Scene comparison data
┄┄┄┄┄┄
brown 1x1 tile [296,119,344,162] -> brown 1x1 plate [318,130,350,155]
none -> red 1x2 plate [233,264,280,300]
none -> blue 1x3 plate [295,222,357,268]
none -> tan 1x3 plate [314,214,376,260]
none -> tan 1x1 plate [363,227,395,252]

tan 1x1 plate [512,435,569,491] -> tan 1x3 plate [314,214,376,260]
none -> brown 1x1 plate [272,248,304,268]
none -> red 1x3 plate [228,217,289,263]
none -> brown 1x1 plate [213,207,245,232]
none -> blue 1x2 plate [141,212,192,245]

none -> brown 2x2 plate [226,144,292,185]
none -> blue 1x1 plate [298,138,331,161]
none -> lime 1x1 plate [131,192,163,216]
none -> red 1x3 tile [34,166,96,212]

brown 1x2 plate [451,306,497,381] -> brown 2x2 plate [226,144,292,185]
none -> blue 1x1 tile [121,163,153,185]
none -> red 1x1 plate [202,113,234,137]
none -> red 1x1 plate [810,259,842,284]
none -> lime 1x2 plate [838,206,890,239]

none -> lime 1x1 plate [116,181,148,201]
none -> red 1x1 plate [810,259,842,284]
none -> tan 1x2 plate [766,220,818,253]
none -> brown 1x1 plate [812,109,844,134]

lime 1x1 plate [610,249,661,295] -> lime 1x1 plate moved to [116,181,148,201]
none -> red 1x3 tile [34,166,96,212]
┄┄┄┄┄┄
> EXERCISE
Transcribe all of the entries without altering anything.

> RESULT FOR THIS TASK
brown 1x1 tile [296,119,344,162] -> brown 1x1 plate [318,130,350,155]
none -> red 1x2 plate [233,264,280,300]
none -> blue 1x3 plate [295,222,357,268]
none -> tan 1x3 plate [314,214,376,260]
none -> tan 1x1 plate [363,227,395,252]

tan 1x1 plate [512,435,569,491] -> tan 1x3 plate [314,214,376,260]
none -> brown 1x1 plate [272,248,304,268]
none -> red 1x3 plate [228,217,289,263]
none -> brown 1x1 plate [213,207,245,232]
none -> blue 1x2 plate [141,212,192,245]

none -> brown 2x2 plate [226,144,292,185]
none -> blue 1x1 plate [298,138,331,161]
none -> lime 1x1 plate [131,192,163,216]
none -> red 1x3 tile [34,166,96,212]

brown 1x2 plate [451,306,497,381] -> brown 2x2 plate [226,144,292,185]
none -> blue 1x1 tile [121,163,153,185]
none -> red 1x1 plate [202,113,234,137]
none -> red 1x1 plate [810,259,842,284]
none -> lime 1x2 plate [838,206,890,239]

none -> lime 1x1 plate [116,181,148,201]
none -> red 1x1 plate [810,259,842,284]
none -> tan 1x2 plate [766,220,818,253]
none -> brown 1x1 plate [812,109,844,134]

lime 1x1 plate [610,249,661,295] -> lime 1x1 plate moved to [116,181,148,201]
none -> red 1x3 tile [34,166,96,212]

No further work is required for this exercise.